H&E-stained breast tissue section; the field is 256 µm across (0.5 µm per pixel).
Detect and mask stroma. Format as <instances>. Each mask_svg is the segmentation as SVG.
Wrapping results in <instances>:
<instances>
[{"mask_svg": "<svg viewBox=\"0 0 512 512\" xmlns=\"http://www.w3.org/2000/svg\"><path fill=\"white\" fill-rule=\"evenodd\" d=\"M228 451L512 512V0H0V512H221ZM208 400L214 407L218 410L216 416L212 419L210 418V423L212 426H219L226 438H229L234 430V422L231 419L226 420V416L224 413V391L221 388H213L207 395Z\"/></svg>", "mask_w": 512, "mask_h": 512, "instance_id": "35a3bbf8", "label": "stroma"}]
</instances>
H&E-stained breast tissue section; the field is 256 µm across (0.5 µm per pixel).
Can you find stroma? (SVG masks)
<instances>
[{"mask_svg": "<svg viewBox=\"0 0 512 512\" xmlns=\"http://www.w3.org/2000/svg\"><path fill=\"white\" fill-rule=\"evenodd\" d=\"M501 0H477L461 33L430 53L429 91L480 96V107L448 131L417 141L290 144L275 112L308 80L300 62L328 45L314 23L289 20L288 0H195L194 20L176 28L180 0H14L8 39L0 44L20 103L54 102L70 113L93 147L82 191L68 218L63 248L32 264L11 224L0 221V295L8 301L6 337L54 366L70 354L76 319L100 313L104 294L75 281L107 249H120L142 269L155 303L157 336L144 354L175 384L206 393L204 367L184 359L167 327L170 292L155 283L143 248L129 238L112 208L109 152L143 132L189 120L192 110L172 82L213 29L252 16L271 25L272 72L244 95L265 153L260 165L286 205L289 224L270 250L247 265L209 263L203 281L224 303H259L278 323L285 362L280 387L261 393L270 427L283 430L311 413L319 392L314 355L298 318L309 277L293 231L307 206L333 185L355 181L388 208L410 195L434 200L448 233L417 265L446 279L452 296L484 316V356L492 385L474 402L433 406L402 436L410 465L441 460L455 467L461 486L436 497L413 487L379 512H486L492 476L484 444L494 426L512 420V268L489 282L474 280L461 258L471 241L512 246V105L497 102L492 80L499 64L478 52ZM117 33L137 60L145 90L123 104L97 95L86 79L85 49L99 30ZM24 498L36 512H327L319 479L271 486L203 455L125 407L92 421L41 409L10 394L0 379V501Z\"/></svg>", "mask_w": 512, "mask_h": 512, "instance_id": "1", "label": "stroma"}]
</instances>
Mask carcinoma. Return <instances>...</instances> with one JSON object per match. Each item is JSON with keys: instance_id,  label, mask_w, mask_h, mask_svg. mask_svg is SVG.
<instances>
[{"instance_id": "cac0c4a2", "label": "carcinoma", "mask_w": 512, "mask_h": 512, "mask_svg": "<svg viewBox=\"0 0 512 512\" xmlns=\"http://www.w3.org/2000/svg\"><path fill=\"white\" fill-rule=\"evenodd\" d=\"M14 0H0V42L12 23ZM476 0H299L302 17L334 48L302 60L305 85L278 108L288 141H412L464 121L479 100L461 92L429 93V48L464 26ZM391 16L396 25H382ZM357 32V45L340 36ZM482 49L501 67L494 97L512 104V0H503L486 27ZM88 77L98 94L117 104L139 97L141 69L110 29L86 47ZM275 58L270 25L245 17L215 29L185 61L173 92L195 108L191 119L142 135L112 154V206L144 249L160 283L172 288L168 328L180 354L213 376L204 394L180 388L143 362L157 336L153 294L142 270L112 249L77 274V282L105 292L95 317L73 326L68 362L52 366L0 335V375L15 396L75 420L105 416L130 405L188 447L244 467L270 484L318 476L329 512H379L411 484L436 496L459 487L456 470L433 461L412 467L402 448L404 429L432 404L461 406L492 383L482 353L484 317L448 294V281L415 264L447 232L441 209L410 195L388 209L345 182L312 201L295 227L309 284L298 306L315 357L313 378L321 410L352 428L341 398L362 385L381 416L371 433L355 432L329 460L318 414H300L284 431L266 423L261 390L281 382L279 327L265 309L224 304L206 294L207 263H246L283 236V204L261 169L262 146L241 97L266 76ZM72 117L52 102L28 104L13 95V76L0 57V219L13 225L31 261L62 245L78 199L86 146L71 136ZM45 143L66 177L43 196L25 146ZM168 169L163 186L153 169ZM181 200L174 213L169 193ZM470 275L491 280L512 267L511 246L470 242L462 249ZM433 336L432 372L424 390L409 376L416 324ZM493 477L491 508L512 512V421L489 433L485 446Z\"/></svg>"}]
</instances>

※

• _WRITTEN EXERCISE_:
Please repeat the material above, word for word and in full.

• _RESULT_:
H&E-stained breast tissue section; the field is 256 µm across (0.5 µm per pixel).
Detect and mask stroma. Format as <instances>. Each mask_svg is the segmentation as SVG.
Wrapping results in <instances>:
<instances>
[{"mask_svg": "<svg viewBox=\"0 0 512 512\" xmlns=\"http://www.w3.org/2000/svg\"><path fill=\"white\" fill-rule=\"evenodd\" d=\"M228 451L512 512V0H0V512H221ZM208 400L214 407L218 410L216 416L212 419L210 418V423L212 426H219L226 438H229L234 430V422L231 419L226 420V416L224 413V391L221 388H213L207 395Z\"/></svg>", "mask_w": 512, "mask_h": 512, "instance_id": "35a3bbf8", "label": "stroma"}]
</instances>
H&E-stained breast tissue section; the field is 256 µm across (0.5 µm per pixel).
Can you find stroma? (SVG masks)
<instances>
[{"mask_svg": "<svg viewBox=\"0 0 512 512\" xmlns=\"http://www.w3.org/2000/svg\"><path fill=\"white\" fill-rule=\"evenodd\" d=\"M501 0H477L461 33L430 53L429 91L480 96V107L448 131L417 141L290 144L275 112L308 80L300 62L328 45L314 23L289 20L288 0H195L194 20L176 28L180 0H14L8 39L0 44L20 103L54 102L70 113L93 147L82 191L68 218L63 248L32 264L11 224L0 221V295L8 301L6 337L54 366L70 354L76 319L100 313L104 294L75 281L107 249H120L142 269L155 303L157 336L144 354L175 384L206 393L204 367L184 359L167 327L170 292L155 283L143 248L129 238L112 208L109 152L143 132L189 120L192 110L172 82L213 29L252 16L271 25L272 72L244 95L265 153L260 165L286 205L289 224L270 250L247 265L209 263L203 281L224 303H259L278 323L285 362L280 387L261 393L270 427L283 430L311 413L319 392L314 355L298 318L309 277L293 231L307 206L333 185L355 181L388 208L410 195L434 200L448 233L417 265L446 279L452 296L484 316V356L492 385L474 402L433 406L402 436L410 465L441 460L455 467L461 486L436 497L413 487L379 512H486L492 476L484 444L494 426L512 420V268L489 282L474 280L461 258L471 241L512 246V105L497 102L492 80L499 64L478 52ZM117 33L137 60L145 90L123 104L97 95L86 79L85 49L99 30ZM24 498L36 512H327L319 479L271 486L203 455L125 407L92 421L41 409L10 394L0 379V501Z\"/></svg>", "mask_w": 512, "mask_h": 512, "instance_id": "1", "label": "stroma"}]
</instances>
Mask carcinoma. Return <instances>...</instances> with one JSON object per match. Each item is JSON with keys: instance_id,  label, mask_w, mask_h, mask_svg. mask_svg is SVG.
<instances>
[{"instance_id": "cac0c4a2", "label": "carcinoma", "mask_w": 512, "mask_h": 512, "mask_svg": "<svg viewBox=\"0 0 512 512\" xmlns=\"http://www.w3.org/2000/svg\"><path fill=\"white\" fill-rule=\"evenodd\" d=\"M14 0H0V42L12 23ZM476 0H299L302 17L334 48L302 60L305 85L278 108L288 141H412L464 121L479 100L461 92L429 93V48L464 26ZM391 16L396 25H382ZM357 32V45L340 36ZM482 49L501 67L494 97L512 104V0H503L486 27ZM88 77L98 94L117 104L139 97L141 69L110 29L86 47ZM275 58L270 25L245 17L215 29L185 61L173 92L195 108L191 119L142 135L112 154V206L144 249L160 283L172 288L168 328L180 354L213 376L204 394L180 388L143 362L157 336L153 294L142 270L112 249L77 274V282L105 292L95 317L73 326L68 362L52 366L0 335V375L15 396L75 420L105 416L130 405L188 447L244 467L270 484L318 476L329 512H379L411 484L436 496L459 487L456 470L433 461L412 467L402 448L404 429L432 404L461 406L492 383L482 353L484 317L448 294V281L415 264L447 232L441 209L410 195L388 209L345 182L312 201L295 227L309 284L298 306L315 357L313 378L321 410L352 428L341 398L362 385L381 416L371 433L355 432L329 460L318 414H300L284 431L266 423L261 390L281 382L279 327L265 309L224 304L206 294L207 263H246L283 236V204L261 169L262 146L241 97L266 76ZM72 117L52 102L28 104L13 95V76L0 57V219L13 225L31 261L62 245L78 199L86 146L71 136ZM45 143L66 177L43 196L25 146ZM168 169L163 186L153 169ZM181 200L174 213L169 193ZM470 275L491 280L512 267L511 246L470 242L462 249ZM433 336L432 372L424 390L409 376L416 324ZM493 477L491 508L512 512V421L489 433L485 446Z\"/></svg>"}]
</instances>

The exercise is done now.